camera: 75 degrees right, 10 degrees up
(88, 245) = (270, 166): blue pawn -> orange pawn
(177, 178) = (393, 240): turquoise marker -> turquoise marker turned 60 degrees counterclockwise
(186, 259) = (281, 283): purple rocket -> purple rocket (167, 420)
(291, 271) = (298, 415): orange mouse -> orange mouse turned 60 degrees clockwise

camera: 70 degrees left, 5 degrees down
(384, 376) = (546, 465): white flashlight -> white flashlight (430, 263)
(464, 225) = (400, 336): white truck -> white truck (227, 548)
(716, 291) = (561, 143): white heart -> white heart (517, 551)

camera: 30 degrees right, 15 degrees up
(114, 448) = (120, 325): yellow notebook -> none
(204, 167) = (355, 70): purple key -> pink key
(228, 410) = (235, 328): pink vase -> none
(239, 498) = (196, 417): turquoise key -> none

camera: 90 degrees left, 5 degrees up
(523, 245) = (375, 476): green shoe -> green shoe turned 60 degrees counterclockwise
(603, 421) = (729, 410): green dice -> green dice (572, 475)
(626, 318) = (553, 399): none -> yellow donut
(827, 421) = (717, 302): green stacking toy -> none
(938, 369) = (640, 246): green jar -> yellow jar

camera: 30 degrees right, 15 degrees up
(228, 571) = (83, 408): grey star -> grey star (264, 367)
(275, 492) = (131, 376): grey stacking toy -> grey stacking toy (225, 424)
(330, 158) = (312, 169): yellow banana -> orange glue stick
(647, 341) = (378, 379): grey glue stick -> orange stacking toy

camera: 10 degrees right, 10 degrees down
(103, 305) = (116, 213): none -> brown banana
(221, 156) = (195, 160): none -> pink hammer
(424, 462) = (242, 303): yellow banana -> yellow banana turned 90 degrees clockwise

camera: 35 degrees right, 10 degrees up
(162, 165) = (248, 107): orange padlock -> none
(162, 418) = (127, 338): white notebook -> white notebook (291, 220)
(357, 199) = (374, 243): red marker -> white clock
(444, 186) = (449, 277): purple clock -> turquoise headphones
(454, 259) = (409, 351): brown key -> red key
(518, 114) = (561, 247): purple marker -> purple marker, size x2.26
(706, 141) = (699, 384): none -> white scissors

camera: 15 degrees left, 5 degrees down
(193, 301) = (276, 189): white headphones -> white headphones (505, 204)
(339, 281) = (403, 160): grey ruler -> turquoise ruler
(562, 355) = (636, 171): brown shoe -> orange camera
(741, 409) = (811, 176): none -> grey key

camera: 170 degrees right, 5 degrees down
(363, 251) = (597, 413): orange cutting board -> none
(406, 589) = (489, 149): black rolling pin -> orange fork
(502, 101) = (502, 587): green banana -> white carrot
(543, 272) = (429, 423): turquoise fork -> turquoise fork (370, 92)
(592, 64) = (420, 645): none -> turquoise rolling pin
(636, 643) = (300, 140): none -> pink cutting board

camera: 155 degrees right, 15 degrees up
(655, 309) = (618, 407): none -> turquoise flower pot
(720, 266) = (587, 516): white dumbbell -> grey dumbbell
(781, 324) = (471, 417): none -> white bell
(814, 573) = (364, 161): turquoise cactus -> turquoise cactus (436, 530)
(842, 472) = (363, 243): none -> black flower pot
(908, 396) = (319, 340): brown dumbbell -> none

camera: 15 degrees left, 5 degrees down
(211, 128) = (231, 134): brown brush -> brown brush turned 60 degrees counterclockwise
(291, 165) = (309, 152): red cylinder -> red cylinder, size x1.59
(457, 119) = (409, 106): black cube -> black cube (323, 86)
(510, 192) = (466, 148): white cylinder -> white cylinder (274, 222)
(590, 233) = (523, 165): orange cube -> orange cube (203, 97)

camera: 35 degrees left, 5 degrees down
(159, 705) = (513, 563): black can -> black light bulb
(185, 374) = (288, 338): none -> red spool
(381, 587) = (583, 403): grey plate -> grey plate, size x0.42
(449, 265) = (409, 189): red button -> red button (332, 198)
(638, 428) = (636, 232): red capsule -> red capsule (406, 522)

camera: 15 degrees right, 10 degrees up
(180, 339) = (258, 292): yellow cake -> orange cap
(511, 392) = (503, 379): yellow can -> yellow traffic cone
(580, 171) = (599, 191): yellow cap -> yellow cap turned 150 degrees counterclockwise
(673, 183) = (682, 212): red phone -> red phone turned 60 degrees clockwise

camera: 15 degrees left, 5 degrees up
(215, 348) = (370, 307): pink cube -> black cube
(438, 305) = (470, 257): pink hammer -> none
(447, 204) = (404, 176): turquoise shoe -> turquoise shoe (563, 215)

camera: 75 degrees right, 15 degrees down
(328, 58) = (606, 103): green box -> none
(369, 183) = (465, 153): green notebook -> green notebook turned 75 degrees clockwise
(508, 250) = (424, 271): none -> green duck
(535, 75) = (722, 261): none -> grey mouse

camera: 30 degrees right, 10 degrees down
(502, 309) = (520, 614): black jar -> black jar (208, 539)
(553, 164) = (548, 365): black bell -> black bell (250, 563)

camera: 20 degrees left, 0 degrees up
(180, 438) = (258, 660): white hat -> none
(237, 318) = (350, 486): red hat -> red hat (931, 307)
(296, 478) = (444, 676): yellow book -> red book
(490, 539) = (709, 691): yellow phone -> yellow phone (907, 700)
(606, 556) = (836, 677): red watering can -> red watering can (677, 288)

▶ **WHAT IS BEING ASKED**
Would you print, exactly as written, every line above from the one holding "(636, 643) = (300, 140): none" through the one holding "camera: 75 degrees right, 15 degrees down", with both included and no other lines?

▶ **RESULT OF THIS EXERCISE**
(636, 643) = (300, 140): none -> pink cutting board

camera: 155 degrees right, 15 degrees up
(655, 309) = (618, 407): none -> turquoise flower pot
(720, 266) = (587, 516): white dumbbell -> grey dumbbell
(781, 324) = (471, 417): none -> white bell
(814, 573) = (364, 161): turquoise cactus -> turquoise cactus (436, 530)
(842, 472) = (363, 243): none -> black flower pot
(908, 396) = (319, 340): brown dumbbell -> none

camera: 15 degrees left, 5 degrees down
(211, 128) = (231, 134): brown brush -> brown brush turned 60 degrees counterclockwise
(291, 165) = (309, 152): red cylinder -> red cylinder, size x1.59
(457, 119) = (409, 106): black cube -> black cube (323, 86)
(510, 192) = (466, 148): white cylinder -> white cylinder (274, 222)
(590, 233) = (523, 165): orange cube -> orange cube (203, 97)

camera: 35 degrees left, 5 degrees down
(159, 705) = (513, 563): black can -> black light bulb
(185, 374) = (288, 338): none -> red spool
(381, 587) = (583, 403): grey plate -> grey plate, size x0.42
(449, 265) = (409, 189): red button -> red button (332, 198)
(638, 428) = (636, 232): red capsule -> red capsule (406, 522)

camera: 15 degrees right, 10 degrees up
(180, 339) = (258, 292): yellow cake -> orange cap
(511, 392) = (503, 379): yellow can -> yellow traffic cone
(580, 171) = (599, 191): yellow cap -> yellow cap turned 150 degrees counterclockwise
(673, 183) = (682, 212): red phone -> red phone turned 60 degrees clockwise

camera: 15 degrees left, 5 degrees up
(215, 348) = (370, 307): pink cube -> black cube
(438, 305) = (470, 257): pink hammer -> none
(447, 204) = (404, 176): turquoise shoe -> turquoise shoe (563, 215)

camera: 75 degrees right, 15 degrees down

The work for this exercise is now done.